═════ EXTRACTED DATA ═════

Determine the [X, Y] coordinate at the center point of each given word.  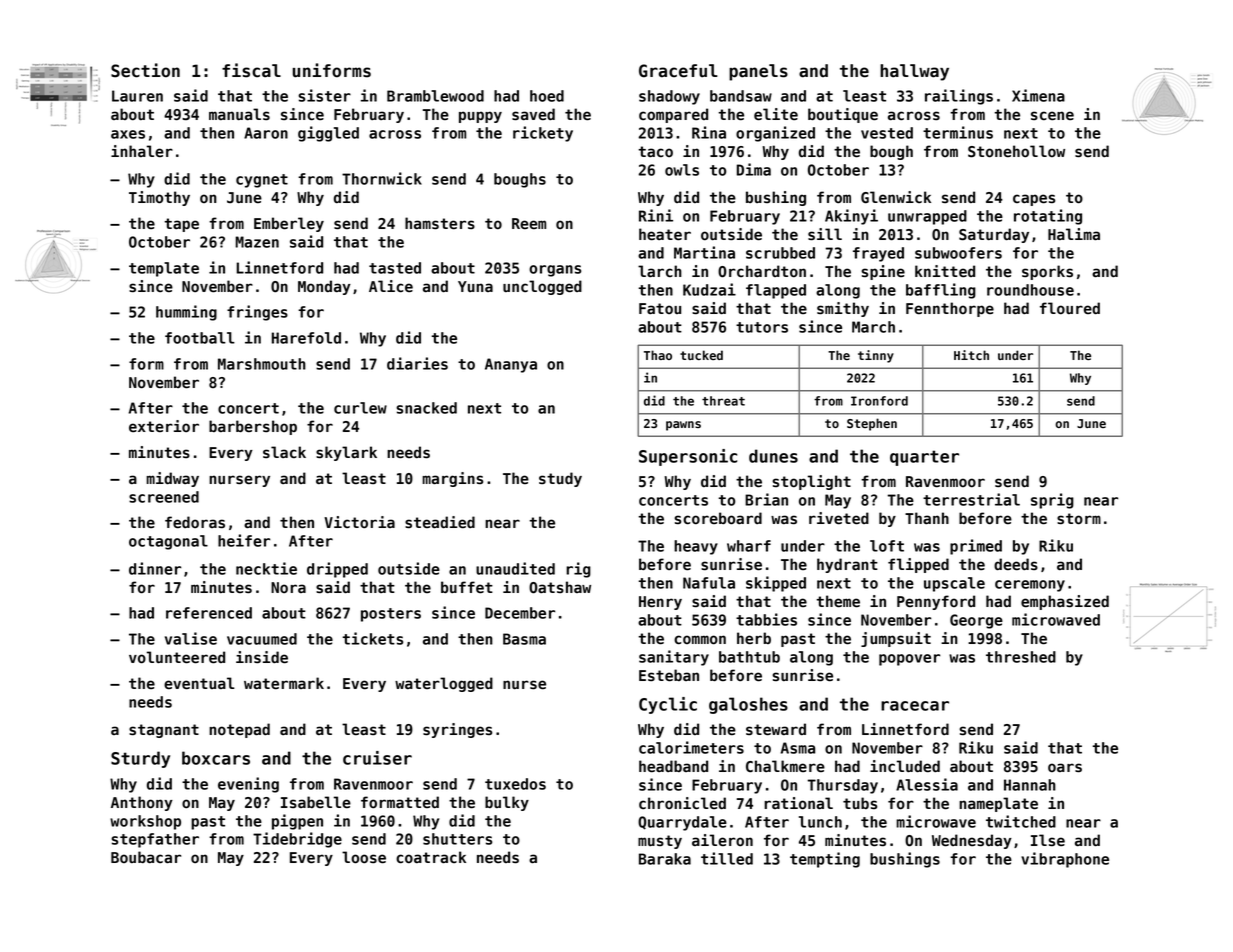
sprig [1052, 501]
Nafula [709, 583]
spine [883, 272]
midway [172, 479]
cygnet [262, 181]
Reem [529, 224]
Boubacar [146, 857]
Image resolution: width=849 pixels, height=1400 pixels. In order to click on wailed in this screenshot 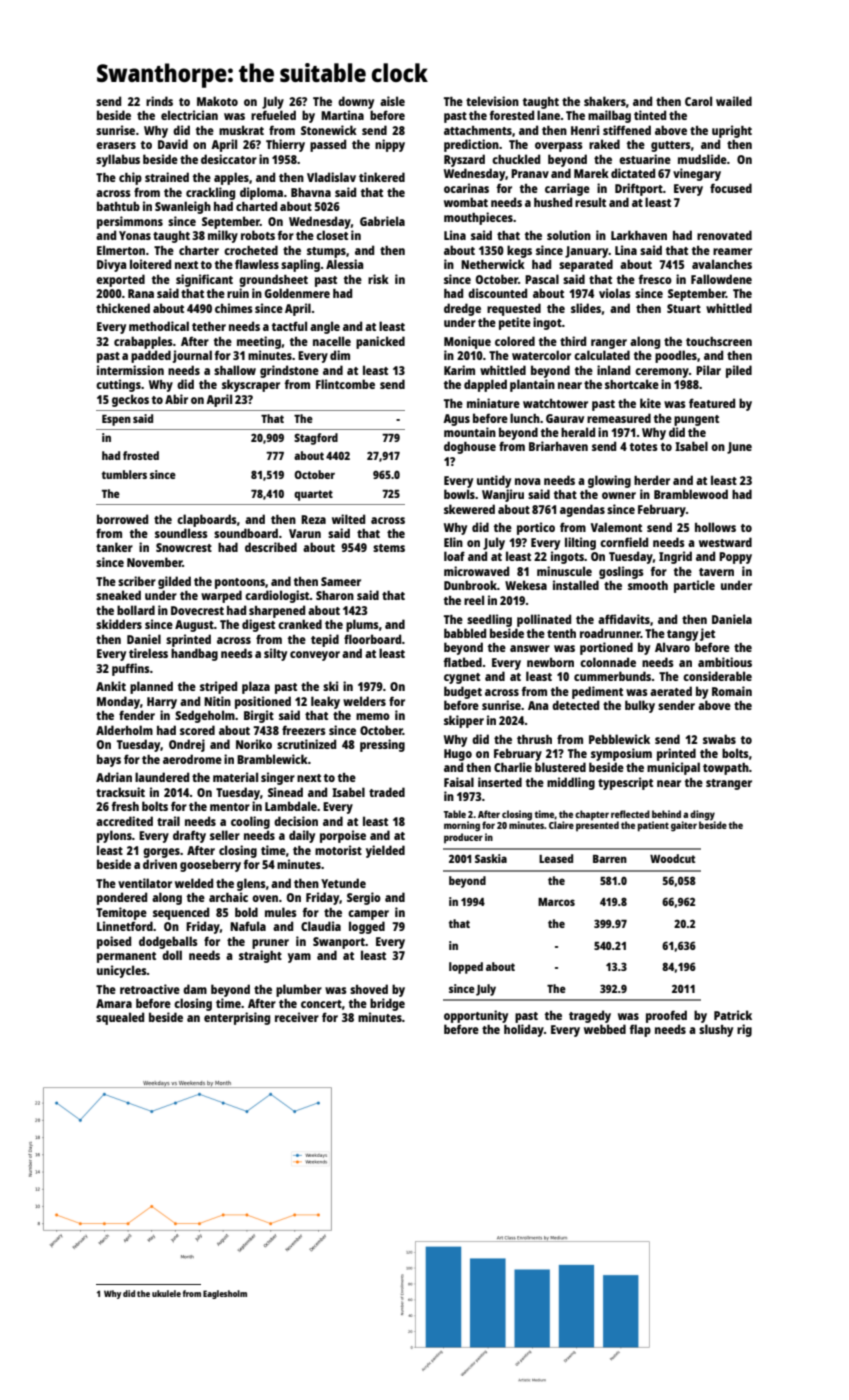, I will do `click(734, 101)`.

═════

Could you convert the records, from their start through the line containing "Boubacar [146, 857]", into a JSON list of strings with one string per line and blank lines omitted? Leave the pictures out.

**TASK RESPONSE**
[
  "Determine the [X, Y] coordinate at the center point of each given word.  ",
  "sprig [1052, 501]",
  "Nafula [709, 583]",
  "spine [883, 272]",
  "midway [172, 479]",
  "cygnet [262, 181]",
  "Reem [529, 224]",
  "Boubacar [146, 857]"
]